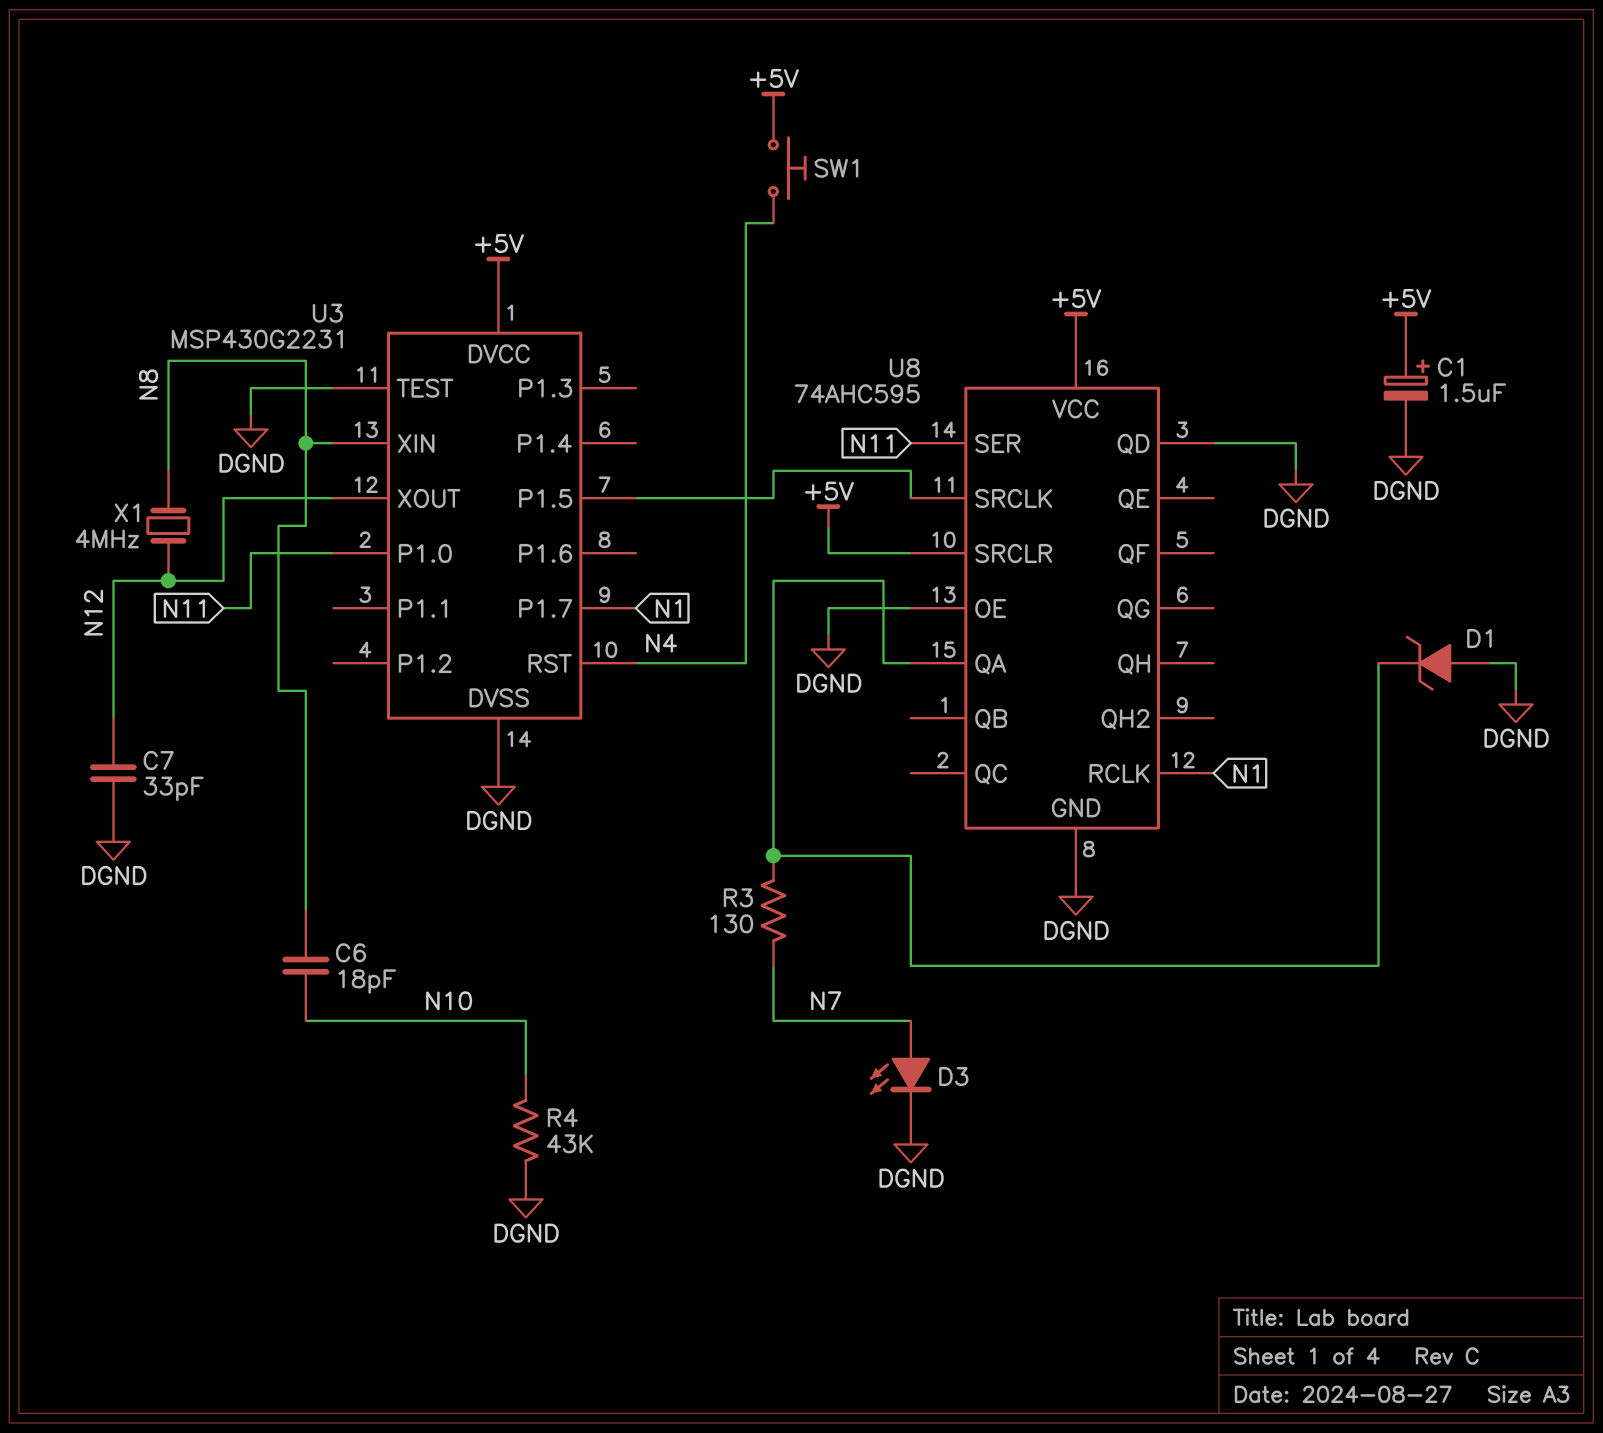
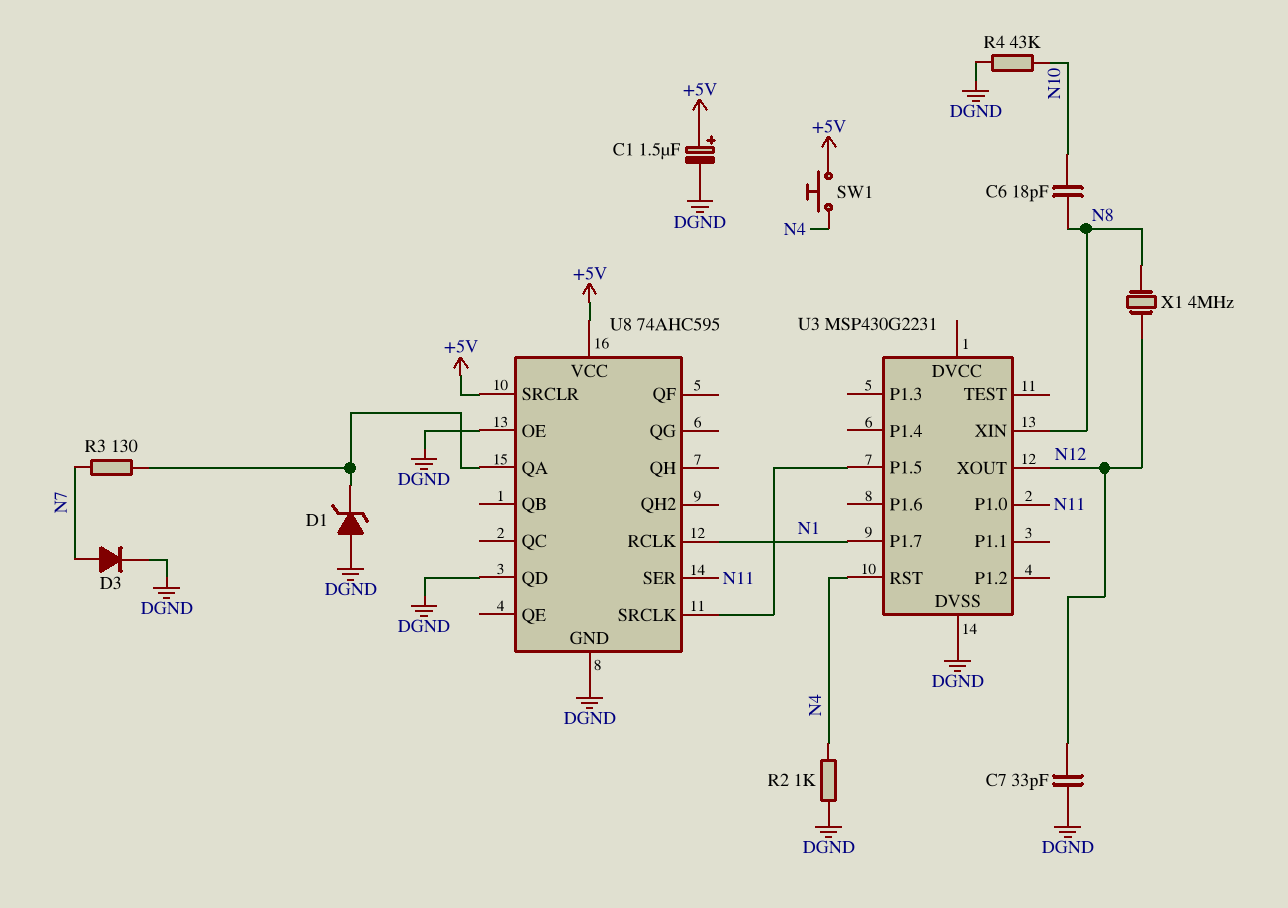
D3: LED (A N7, K DGND) -> diode (A N7, K DGND)
R2: none -> 1k (DGND, N4)
U3 pin DVCC: +5V -> none
U3 pin TEST: DGND -> none

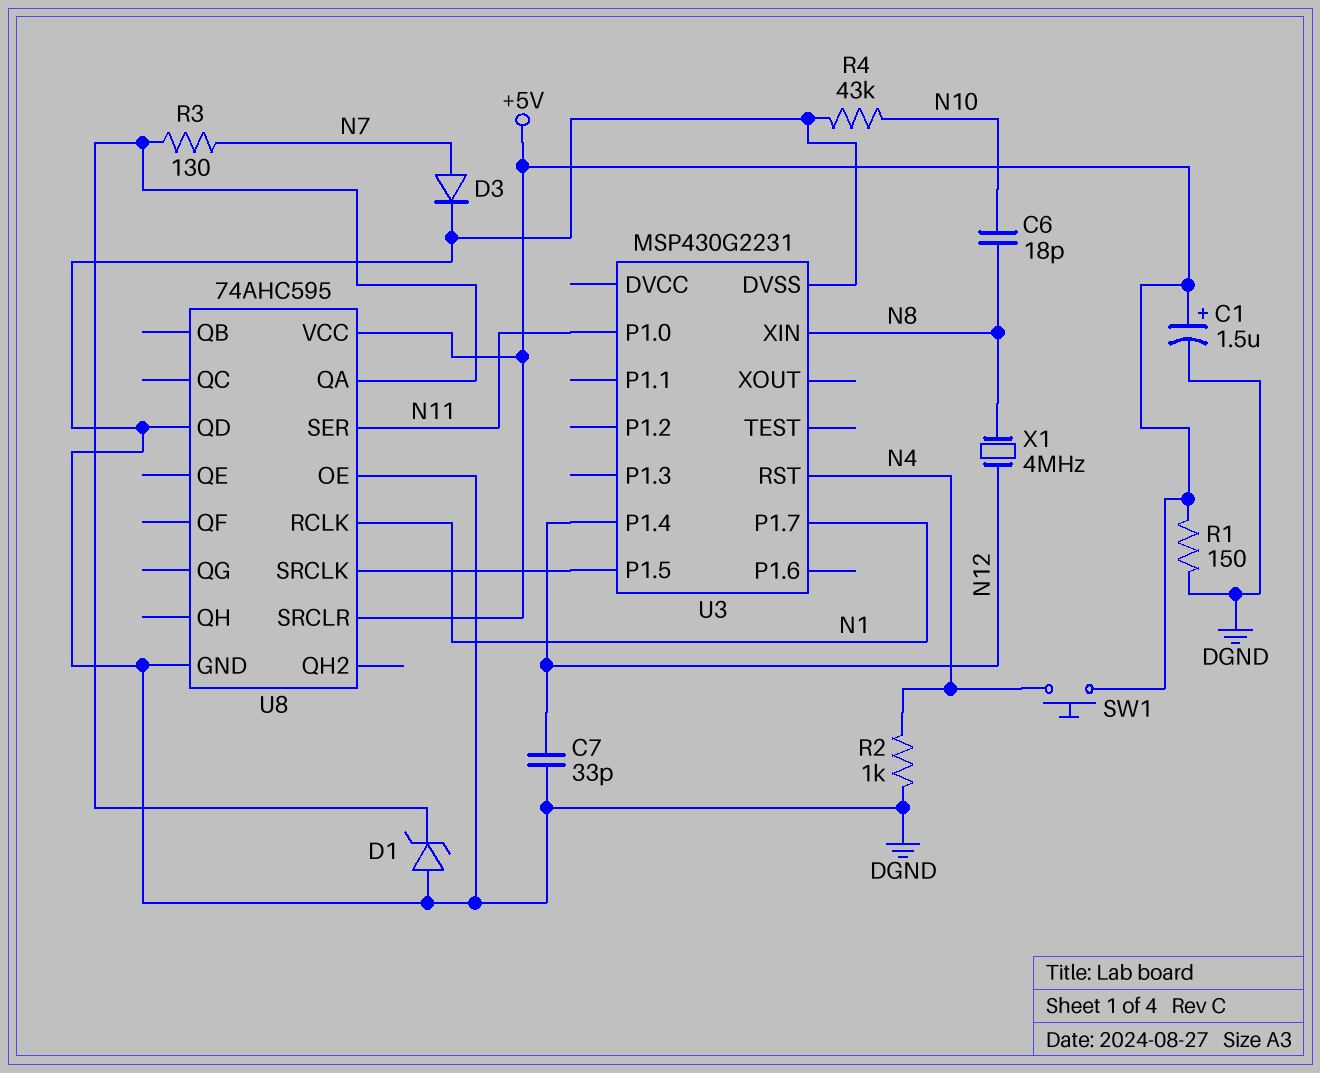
R1: none -> 150 (+5V, DGND)
U3 pin P1.4: none -> N12
U3 pin XOUT: N12 -> none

⁂

→ Exercise brief: Give back the material word for word, leaving out its pictures.

→ Response to this exercise:
D3: LED (A N7, K DGND) -> diode (A N7, K DGND)
R2: none -> 1k (DGND, N4)
U3 pin DVCC: +5V -> none
U3 pin TEST: DGND -> none

R1: none -> 150 (+5V, DGND)
U3 pin P1.4: none -> N12
U3 pin XOUT: N12 -> none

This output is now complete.